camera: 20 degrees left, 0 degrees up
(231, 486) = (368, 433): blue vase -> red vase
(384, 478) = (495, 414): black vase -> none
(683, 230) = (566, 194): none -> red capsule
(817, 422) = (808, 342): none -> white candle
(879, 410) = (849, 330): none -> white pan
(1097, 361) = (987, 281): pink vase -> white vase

--

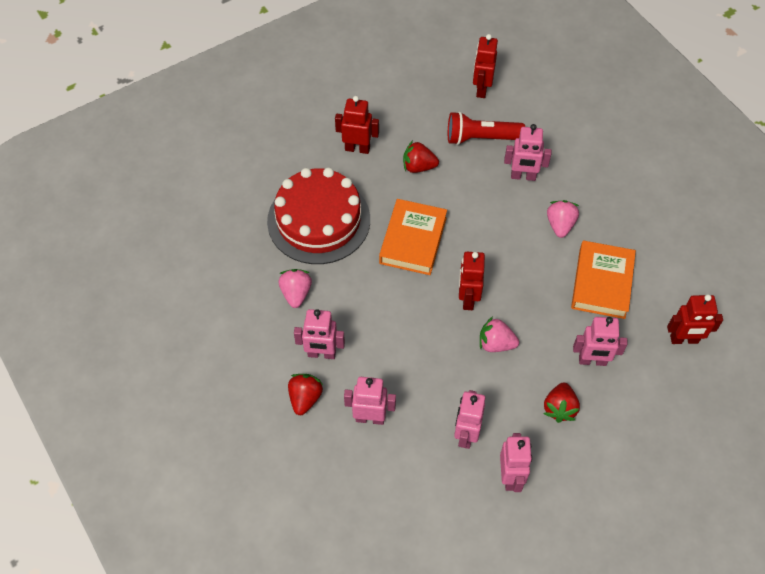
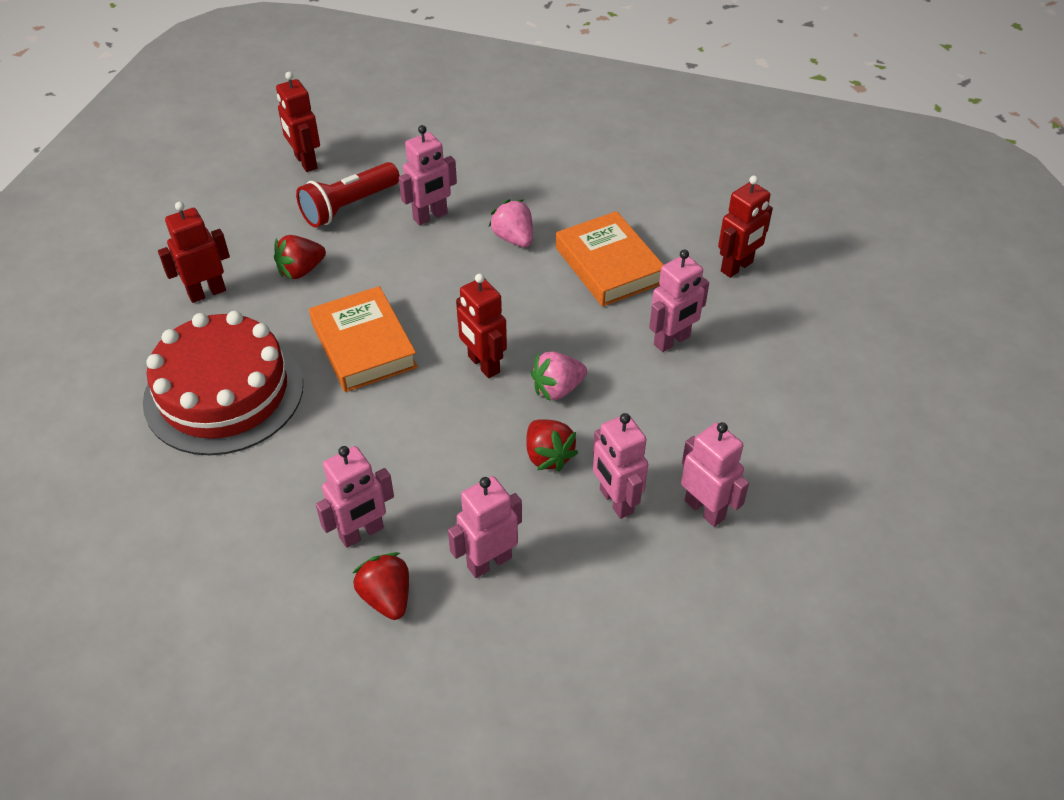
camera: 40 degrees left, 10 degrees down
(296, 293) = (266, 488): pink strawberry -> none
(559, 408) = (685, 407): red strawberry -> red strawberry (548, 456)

◆ ABOUT THIS TASK:
Check each line of the material above for "strawberry", count those that have it, and answer with the number alone.

◆ TASK RESPONSE:
2